* _Stored items from a collection_:
+===+

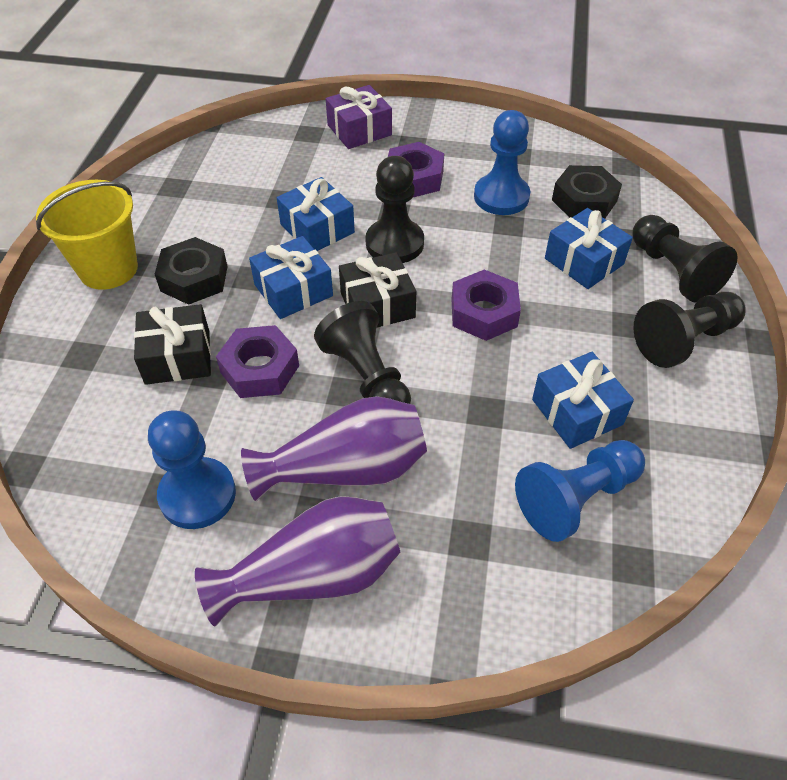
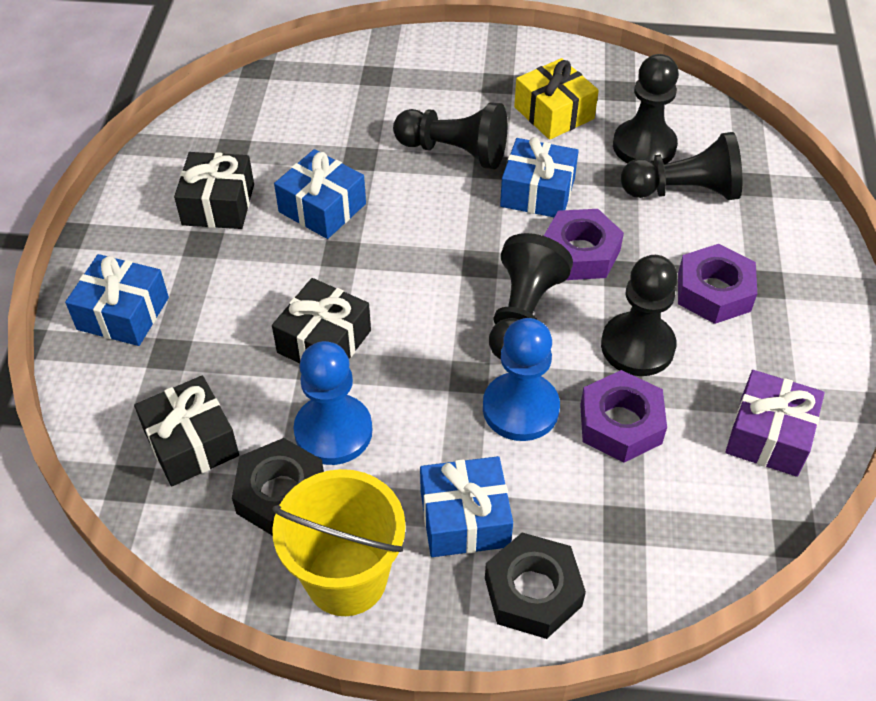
black gift: 2 -> 3
black pawn: 4 -> 5
blue pawn: 3 -> 2
purple vase: 2 -> 0
yellow gift: 0 -> 1

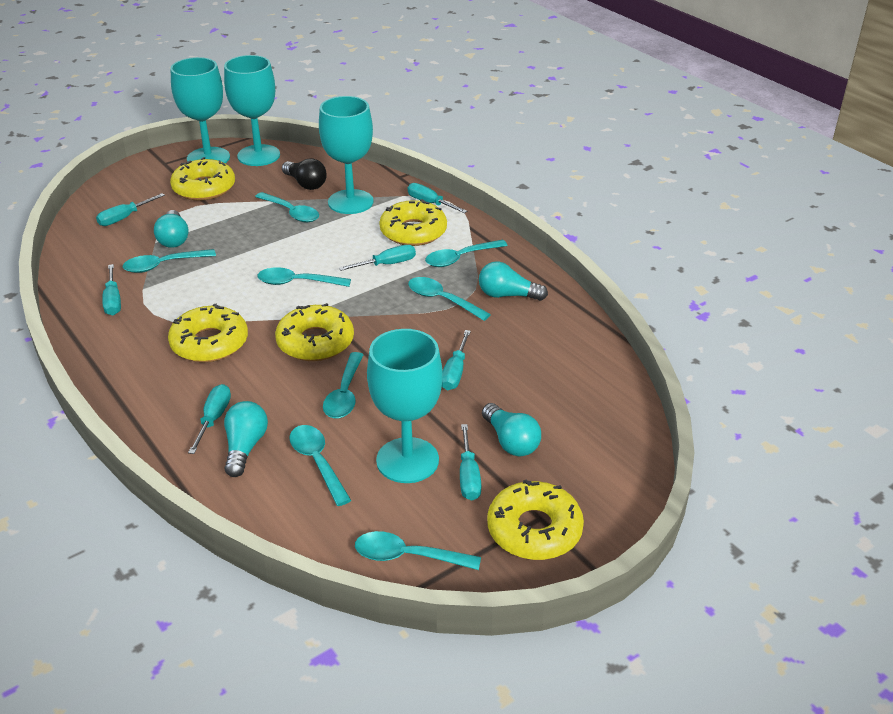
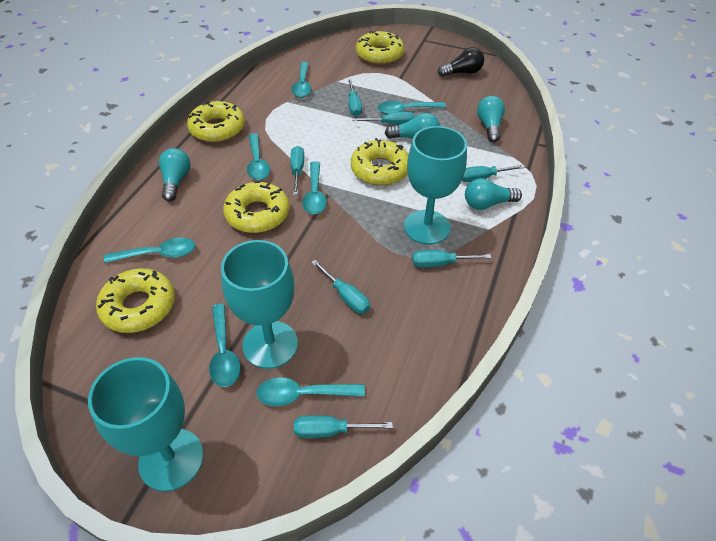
turquoise goblet: 4 -> 3
turquoise spoon: 8 -> 7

+===+

* _WHAT IS BEING ASKED_:
Set down every line of the entries above again, exactly as written, but not the pictures.

* _FINAL ANSWER_:
black gift: 2 -> 3
black pawn: 4 -> 5
blue pawn: 3 -> 2
purple vase: 2 -> 0
yellow gift: 0 -> 1

turquoise goblet: 4 -> 3
turquoise spoon: 8 -> 7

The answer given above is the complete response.